What is needed ->
Rewrite the rows from the line containing "30 m inside the frame." through the line containing "road 1 (unclassified): [(511,361),(420,342),(107,241)]", keeping the request as is. Multiply every pixel coordinate in the answer by 1.05 and round it to a whole number, with halves rounded up.

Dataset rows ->
== == ==

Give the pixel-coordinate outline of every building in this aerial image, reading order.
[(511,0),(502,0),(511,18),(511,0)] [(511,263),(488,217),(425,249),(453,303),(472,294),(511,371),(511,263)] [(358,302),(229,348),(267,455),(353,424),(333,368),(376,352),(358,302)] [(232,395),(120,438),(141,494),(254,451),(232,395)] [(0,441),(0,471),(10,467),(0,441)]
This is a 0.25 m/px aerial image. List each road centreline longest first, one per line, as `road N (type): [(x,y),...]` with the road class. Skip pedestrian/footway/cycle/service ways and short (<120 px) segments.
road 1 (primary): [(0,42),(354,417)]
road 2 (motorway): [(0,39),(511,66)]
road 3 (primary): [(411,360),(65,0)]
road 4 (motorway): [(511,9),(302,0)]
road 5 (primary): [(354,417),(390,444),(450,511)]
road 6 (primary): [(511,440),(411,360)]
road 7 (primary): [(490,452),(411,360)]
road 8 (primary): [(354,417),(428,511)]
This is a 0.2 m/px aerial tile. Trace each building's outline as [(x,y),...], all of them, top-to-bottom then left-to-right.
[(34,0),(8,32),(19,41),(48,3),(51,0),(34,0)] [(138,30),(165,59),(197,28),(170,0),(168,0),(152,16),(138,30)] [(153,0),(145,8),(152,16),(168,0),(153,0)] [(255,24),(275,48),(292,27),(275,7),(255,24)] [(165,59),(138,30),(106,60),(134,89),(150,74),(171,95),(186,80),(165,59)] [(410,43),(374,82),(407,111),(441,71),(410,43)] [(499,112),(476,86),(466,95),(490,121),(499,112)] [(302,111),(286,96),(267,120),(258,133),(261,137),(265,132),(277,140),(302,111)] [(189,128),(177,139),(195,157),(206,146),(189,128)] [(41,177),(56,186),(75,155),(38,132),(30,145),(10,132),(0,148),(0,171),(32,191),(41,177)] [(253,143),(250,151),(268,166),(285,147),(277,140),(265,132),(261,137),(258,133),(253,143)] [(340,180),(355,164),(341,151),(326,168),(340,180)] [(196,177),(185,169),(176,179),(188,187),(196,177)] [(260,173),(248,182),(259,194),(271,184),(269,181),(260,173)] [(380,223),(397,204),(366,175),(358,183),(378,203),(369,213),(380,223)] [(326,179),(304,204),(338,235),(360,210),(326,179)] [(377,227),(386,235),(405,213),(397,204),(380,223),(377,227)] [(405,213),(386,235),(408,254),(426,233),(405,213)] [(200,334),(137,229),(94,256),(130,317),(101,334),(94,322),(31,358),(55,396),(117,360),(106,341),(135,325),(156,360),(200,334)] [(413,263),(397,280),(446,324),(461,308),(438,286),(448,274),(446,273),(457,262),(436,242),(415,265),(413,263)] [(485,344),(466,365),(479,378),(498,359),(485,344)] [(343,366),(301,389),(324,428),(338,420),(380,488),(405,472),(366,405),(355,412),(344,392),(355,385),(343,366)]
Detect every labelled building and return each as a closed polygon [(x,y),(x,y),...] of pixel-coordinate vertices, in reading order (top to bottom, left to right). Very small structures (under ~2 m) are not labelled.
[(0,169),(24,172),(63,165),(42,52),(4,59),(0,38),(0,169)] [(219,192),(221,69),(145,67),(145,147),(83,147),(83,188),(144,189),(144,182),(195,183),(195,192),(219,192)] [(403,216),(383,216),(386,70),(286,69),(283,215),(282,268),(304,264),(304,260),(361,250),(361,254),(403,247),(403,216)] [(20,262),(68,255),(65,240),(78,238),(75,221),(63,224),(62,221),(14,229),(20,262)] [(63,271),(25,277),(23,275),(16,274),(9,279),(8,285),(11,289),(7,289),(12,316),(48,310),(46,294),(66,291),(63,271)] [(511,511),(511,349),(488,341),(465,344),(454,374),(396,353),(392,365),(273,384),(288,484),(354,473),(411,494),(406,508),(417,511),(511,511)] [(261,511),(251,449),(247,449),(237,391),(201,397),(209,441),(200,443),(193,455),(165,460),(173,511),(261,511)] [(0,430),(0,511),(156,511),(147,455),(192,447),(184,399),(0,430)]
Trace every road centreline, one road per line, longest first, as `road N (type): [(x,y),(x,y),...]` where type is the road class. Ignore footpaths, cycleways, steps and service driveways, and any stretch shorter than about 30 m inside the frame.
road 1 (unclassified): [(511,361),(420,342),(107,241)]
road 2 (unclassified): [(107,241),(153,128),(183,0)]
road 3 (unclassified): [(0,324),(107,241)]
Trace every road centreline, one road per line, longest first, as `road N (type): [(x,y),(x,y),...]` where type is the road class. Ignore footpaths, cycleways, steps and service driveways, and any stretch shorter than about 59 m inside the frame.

== == ==

Exercise answer ->
Trace every road centreline, one road per line, longest first, as `road N (type): [(x,y),(x,y),...]` where type is the road class. Ignore footpaths, cycleways, steps and service driveways, and any stretch shorter than about 30 m inside the frame.
road 1 (unclassified): [(537,379),(441,359),(112,253)]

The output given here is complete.